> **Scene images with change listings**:
+ + + +

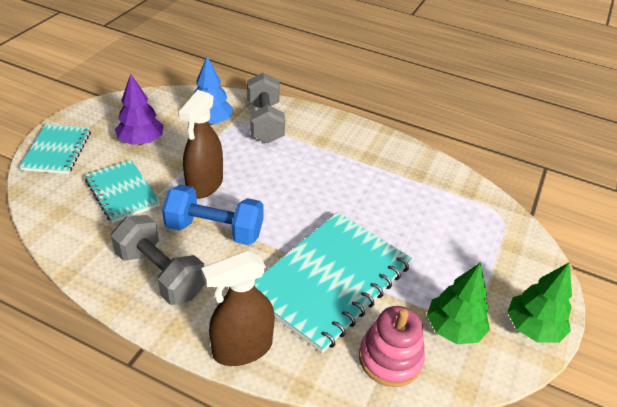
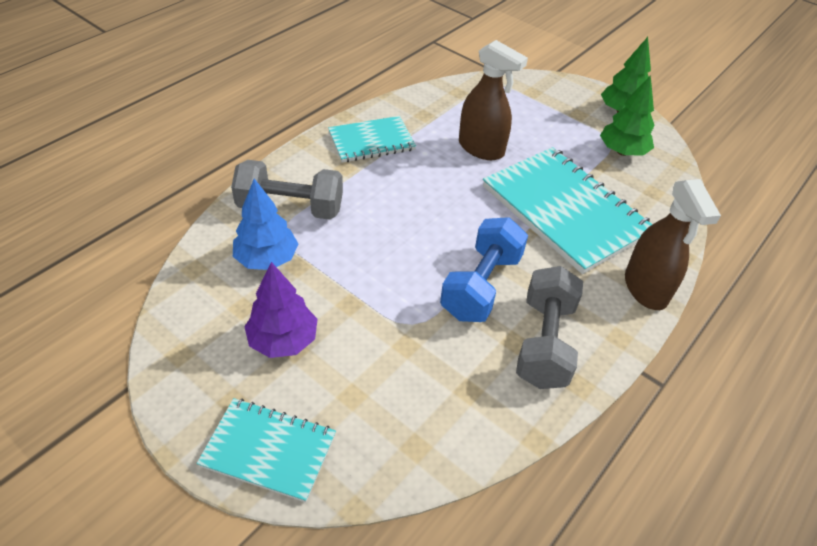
camera: 75 degrees left, 5 degrees up
(122, 193) = (393, 370): turquoise notebook -> turquoise notebook (371, 141)
(160, 274) = (544, 343): grey dumbbell -> grey dumbbell turned 45 degrees counterclockwise
(204, 185) = (399, 284): brown spray bottle -> brown spray bottle (481, 148)
(390, 358) = (653, 195): pink stacking toy -> none

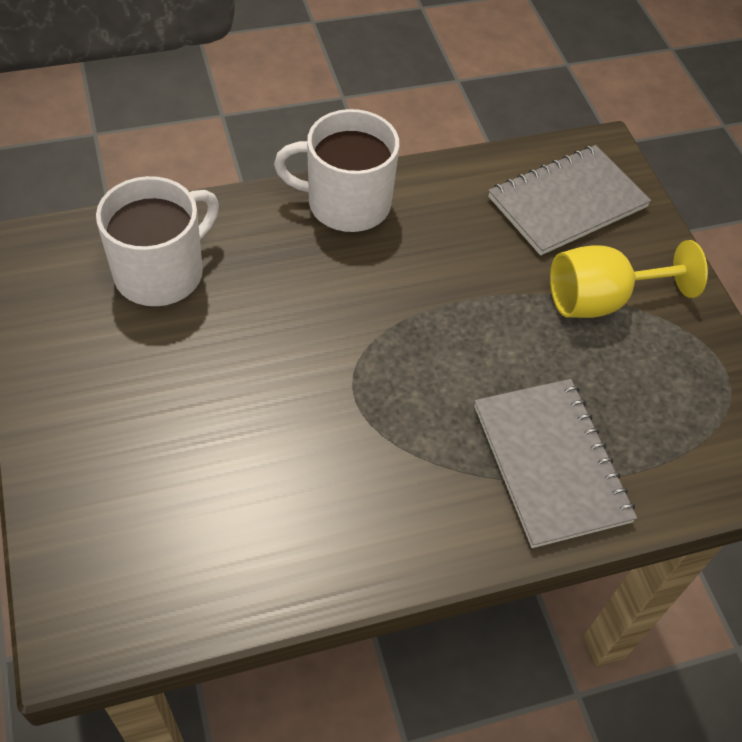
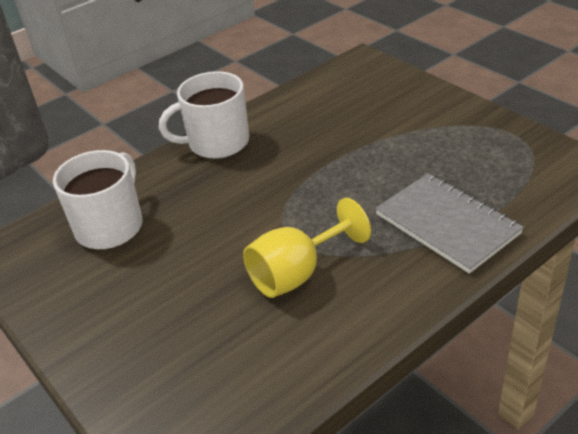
camera: 15 degrees left, 15 degrees down
(567, 202) = (359, 91): grey notebook -> none
(601, 300) = (415, 130): yellow goblet -> yellow goblet (297, 273)

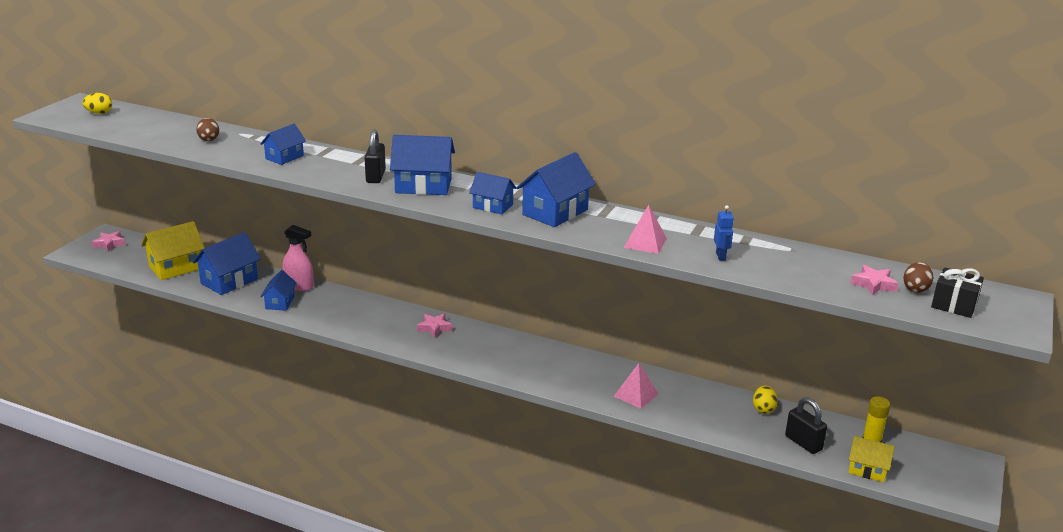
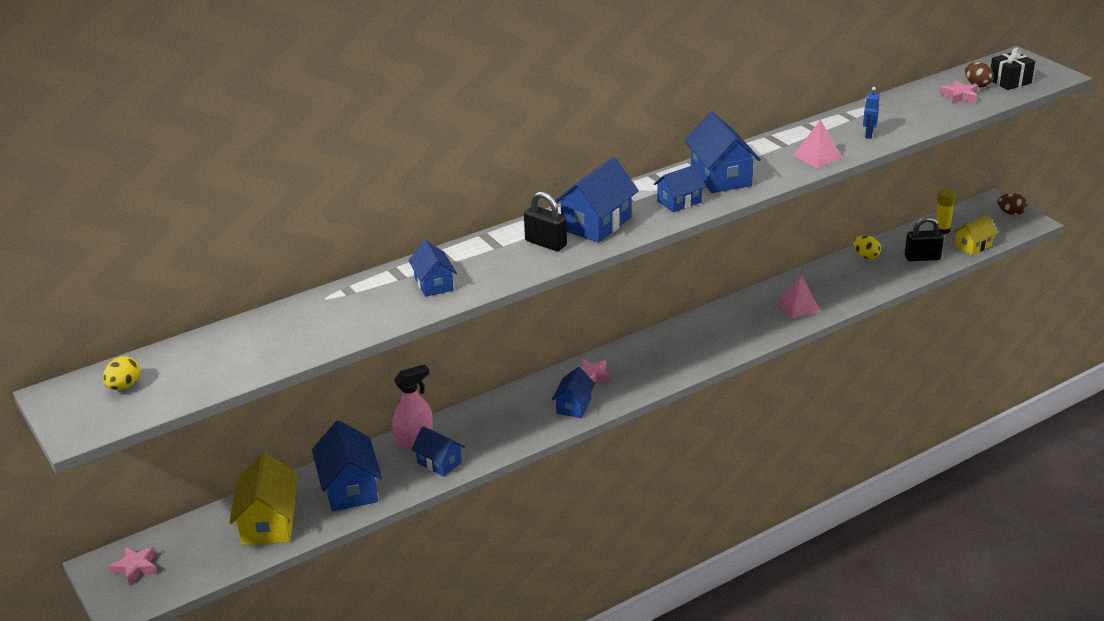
camera: 55 degrees left, 5 degrees up
(209, 139) = (320, 321): brown egg -> brown egg (1010, 213)
(390, 332) = (573, 406): none -> blue house
(721, 256) = (868, 134): blue robot -> blue robot turned 105 degrees counterclockwise

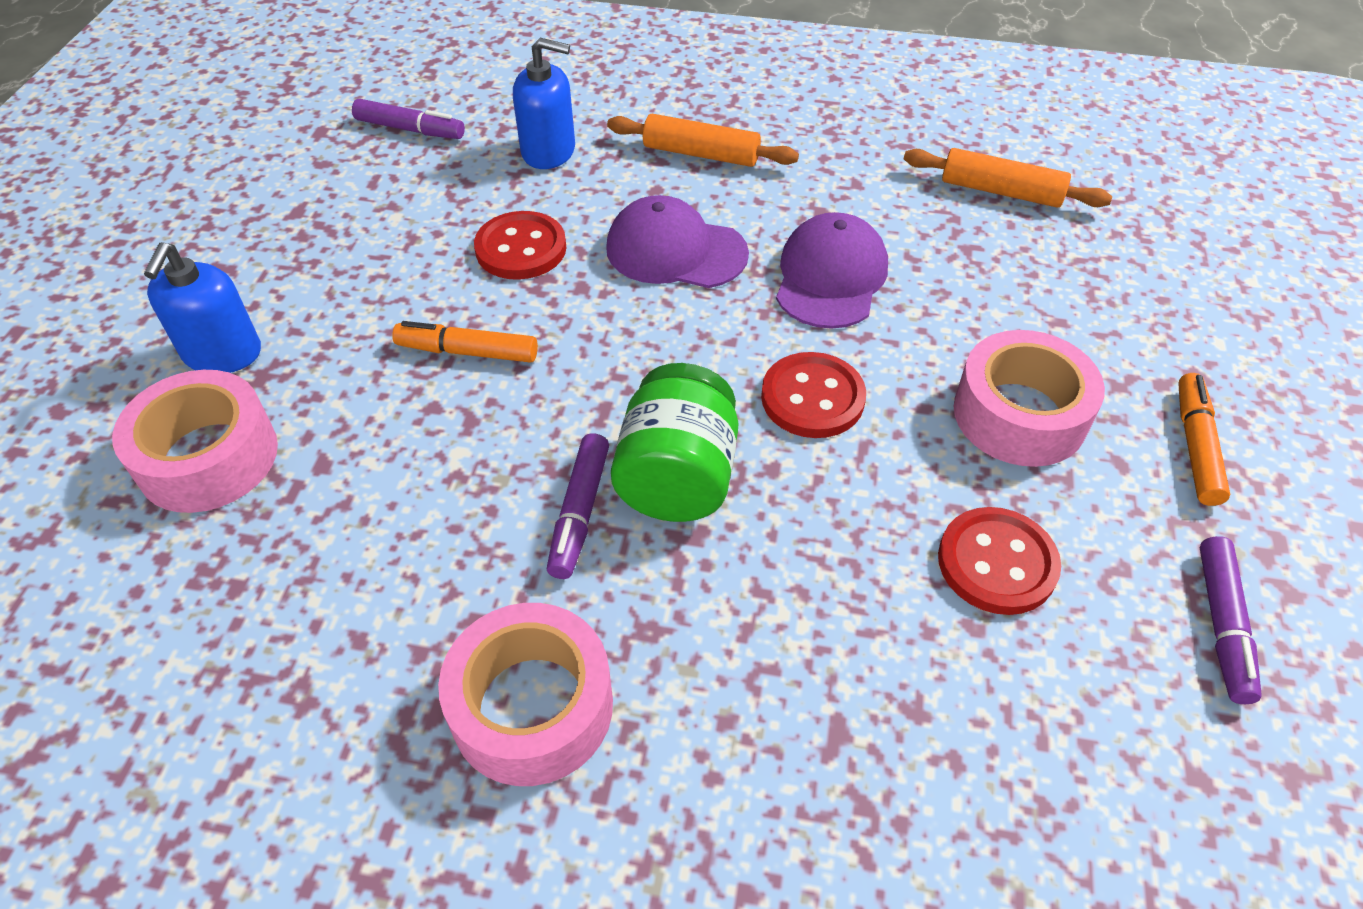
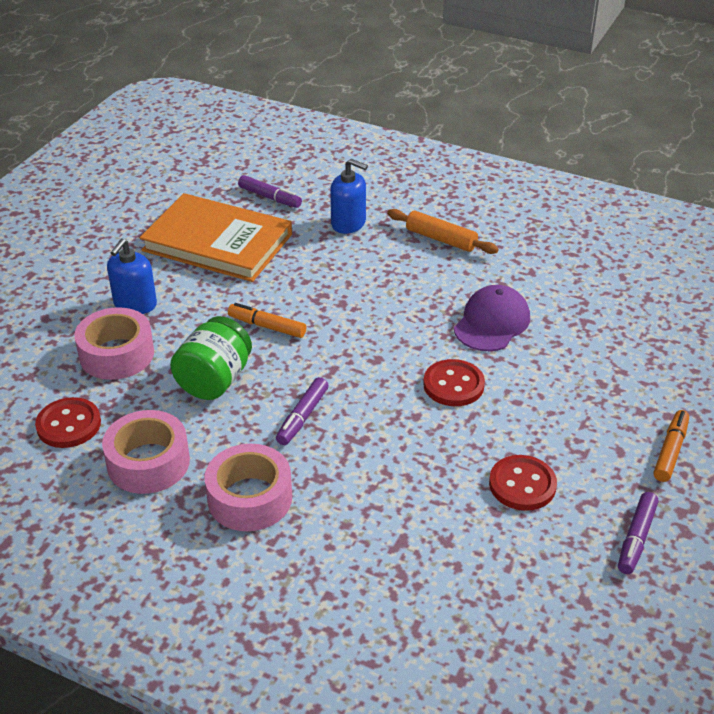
camera: 15 degrees right, 10 degrees down
(343, 218) = (217, 242): none -> orange book
(521, 249) = (314, 276): red button -> red button (69, 425)
(676, 251) = (404, 292): purple cap -> none
(677, 477) = (361, 410): green jar -> green jar (214, 380)
(1001, 191) = (622, 291): orange rolling pin -> none
(1019, 414) = (572, 415): pink tape -> pink tape (148, 462)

+ + + +

> **Task requirements**: What is needed is an exact copy of the lines from the beginning of the data through the line containing "(677, 477) = (361, 410): green", both included, without any pictures.

> **Task output**:
camera: 75 degrees left, 5 degrees up
(122, 193) = (393, 370): turquoise notebook -> turquoise notebook (371, 141)
(160, 274) = (544, 343): grey dumbbell -> grey dumbbell turned 45 degrees counterclockwise
(204, 185) = (399, 284): brown spray bottle -> brown spray bottle (481, 148)
(390, 358) = (653, 195): pink stacking toy -> none

camera: 15 degrees left, 15 degrees down
(567, 202) = (359, 91): grey notebook -> none
(601, 300) = (415, 130): yellow goblet -> yellow goblet (297, 273)

camera: 55 degrees left, 5 degrees up
(209, 139) = (320, 321): brown egg -> brown egg (1010, 213)
(390, 332) = (573, 406): none -> blue house
(721, 256) = (868, 134): blue robot -> blue robot turned 105 degrees counterclockwise

camera: 15 degrees right, 10 degrees down
(343, 218) = (217, 242): none -> orange book
(521, 249) = (314, 276): red button -> red button (69, 425)
(676, 251) = (404, 292): purple cap -> none
(677, 477) = (361, 410): green jar -> green jar (214, 380)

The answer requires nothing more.